_Materials provided_:

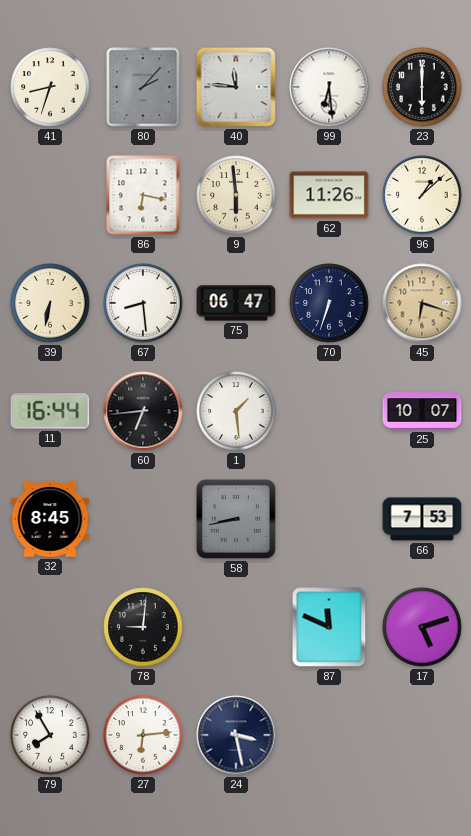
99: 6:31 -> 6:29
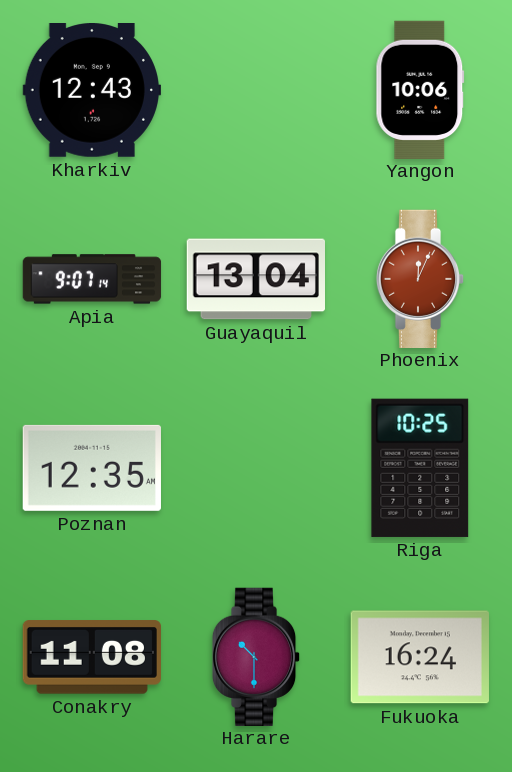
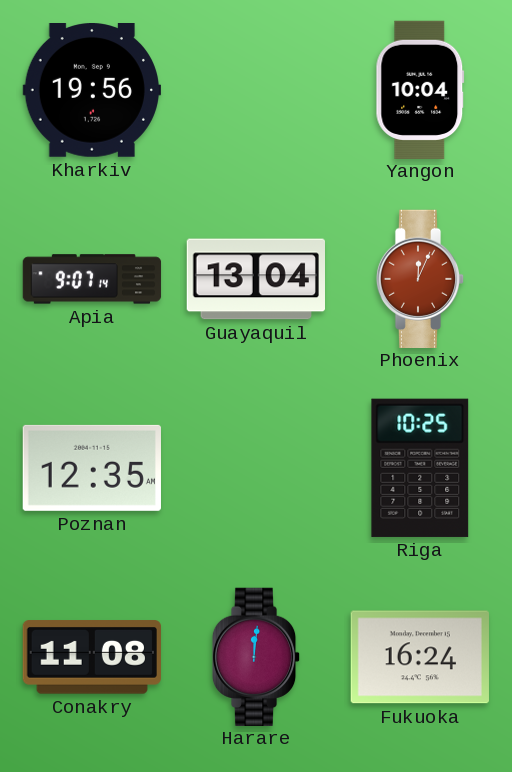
Kharkiv: 12:43 -> 19:56
Yangon: 10:06 -> 10:04
Harare: 10:30 -> 12:01
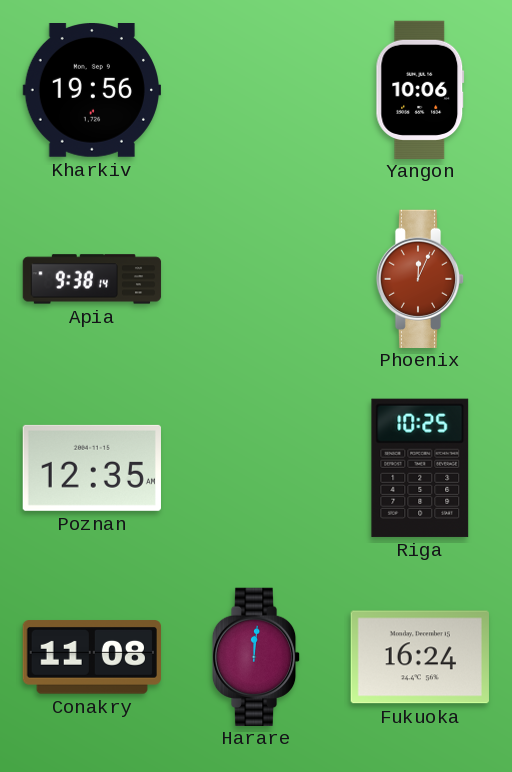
Yangon: 10:04 -> 10:06
Apia: 9:07 -> 9:38
Guayaquil: 13:04 -> none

_Given exercise_:
Swap "Yangon" for "Rangoon" throughout the records above and give the lines again with nothing else changed. Leave the pictures out.

_Reply to the exercise_:
99: 6:31 -> 6:29
Kharkiv: 12:43 -> 19:56
Rangoon: 10:06 -> 10:04
Harare: 10:30 -> 12:01
Rangoon: 10:04 -> 10:06
Apia: 9:07 -> 9:38
Guayaquil: 13:04 -> none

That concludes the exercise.